DIRECTIONS:
First find the line with "camera: 10 degrees left, 0 degrees up" in the entries below, then set down exactly every line through the line with "(841, 624) = (858, 350): black", that line included.

GIVEN RECORDS:
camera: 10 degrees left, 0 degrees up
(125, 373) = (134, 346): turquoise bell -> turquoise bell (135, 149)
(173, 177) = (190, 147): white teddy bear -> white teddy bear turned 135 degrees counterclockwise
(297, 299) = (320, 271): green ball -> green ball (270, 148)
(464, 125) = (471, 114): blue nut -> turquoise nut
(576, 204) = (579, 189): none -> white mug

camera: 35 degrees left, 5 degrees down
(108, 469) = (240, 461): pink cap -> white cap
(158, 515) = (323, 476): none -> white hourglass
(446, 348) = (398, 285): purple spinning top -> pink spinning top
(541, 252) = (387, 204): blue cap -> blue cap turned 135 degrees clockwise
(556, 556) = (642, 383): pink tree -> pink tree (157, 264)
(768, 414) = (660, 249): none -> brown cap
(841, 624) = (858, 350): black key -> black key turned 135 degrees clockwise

* * *

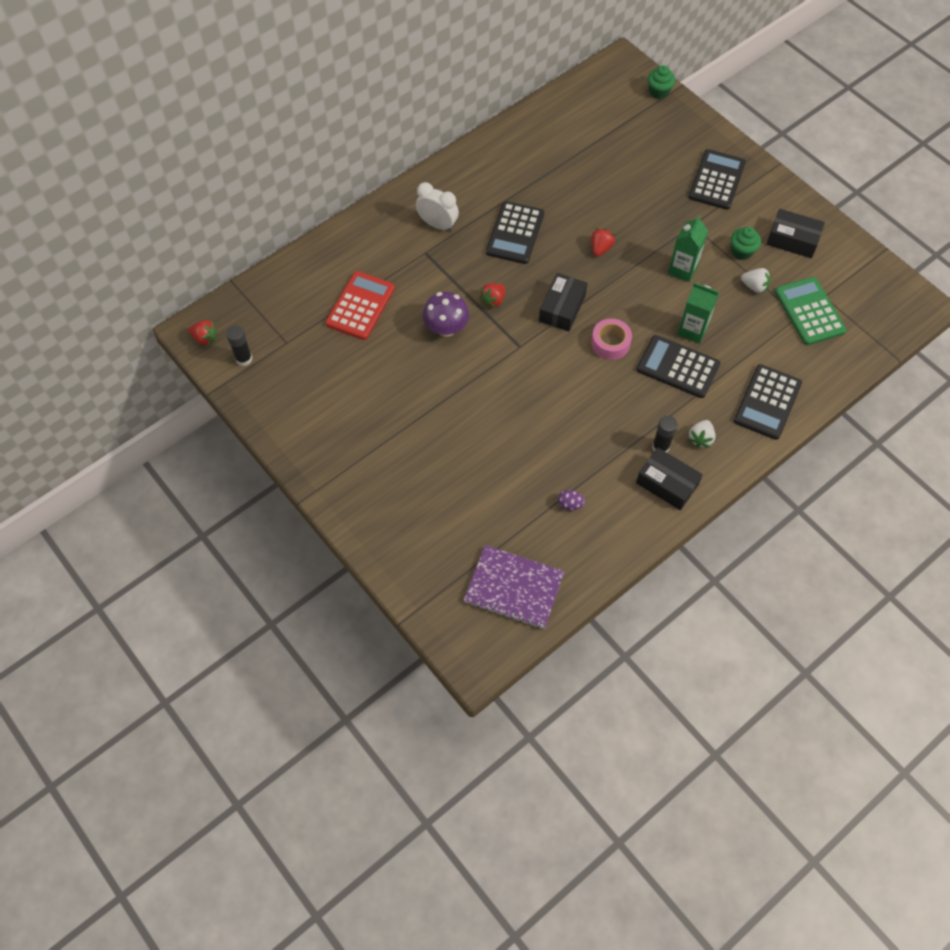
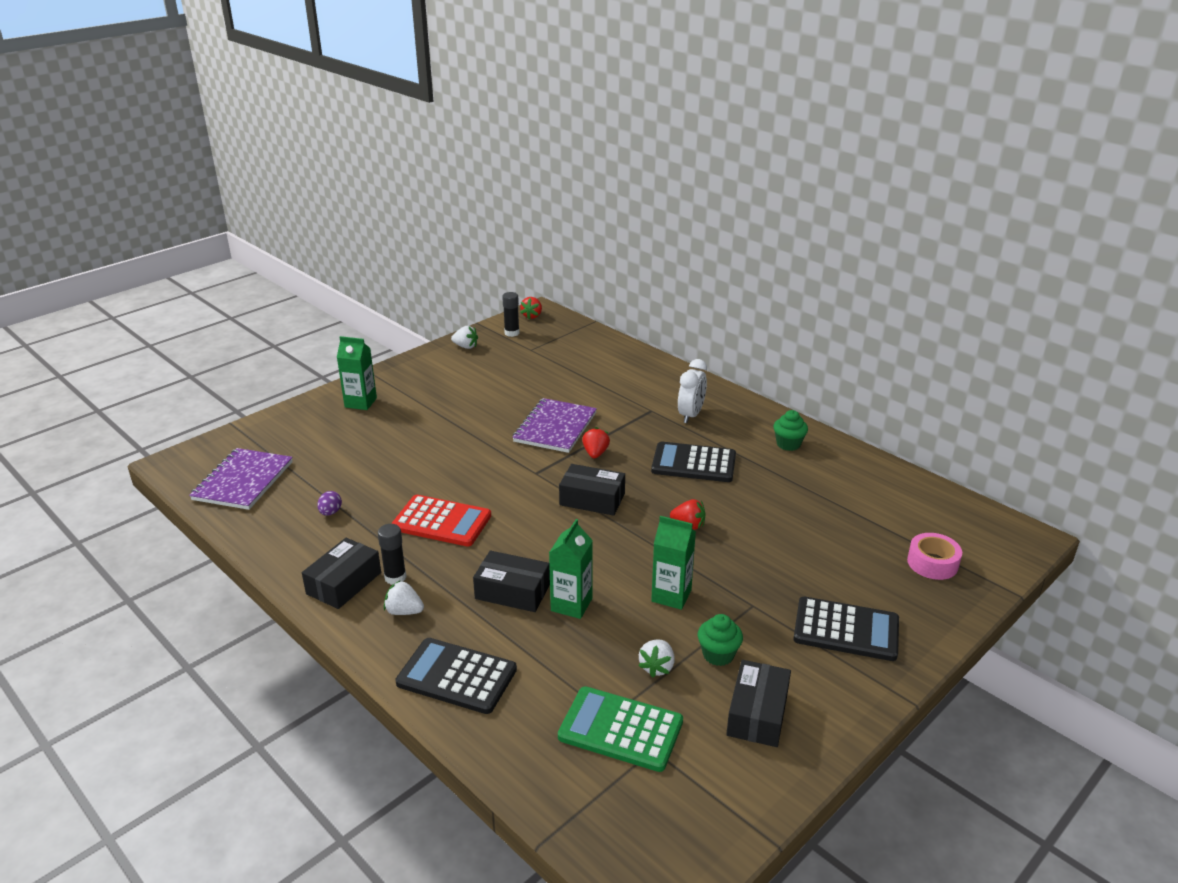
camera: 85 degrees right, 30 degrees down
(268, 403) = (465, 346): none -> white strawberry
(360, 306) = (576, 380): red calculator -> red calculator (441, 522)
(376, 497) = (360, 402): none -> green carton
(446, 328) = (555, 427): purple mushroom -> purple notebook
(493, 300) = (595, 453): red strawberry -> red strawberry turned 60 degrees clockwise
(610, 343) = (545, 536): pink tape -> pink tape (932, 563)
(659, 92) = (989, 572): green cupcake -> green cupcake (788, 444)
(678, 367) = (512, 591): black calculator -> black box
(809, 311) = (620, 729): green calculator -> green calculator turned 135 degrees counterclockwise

ANSWER SPACE:
camera: 10 degrees left, 0 degrees up
(125, 373) = (134, 346): turquoise bell -> turquoise bell (135, 149)
(173, 177) = (190, 147): white teddy bear -> white teddy bear turned 135 degrees counterclockwise
(297, 299) = (320, 271): green ball -> green ball (270, 148)
(464, 125) = (471, 114): blue nut -> turquoise nut
(576, 204) = (579, 189): none -> white mug

camera: 35 degrees left, 5 degrees down
(108, 469) = (240, 461): pink cap -> white cap
(158, 515) = (323, 476): none -> white hourglass
(446, 348) = (398, 285): purple spinning top -> pink spinning top
(541, 252) = (387, 204): blue cap -> blue cap turned 135 degrees clockwise
(556, 556) = (642, 383): pink tree -> pink tree (157, 264)
(768, 414) = (660, 249): none -> brown cap
(841, 624) = (858, 350): black key -> black key turned 135 degrees clockwise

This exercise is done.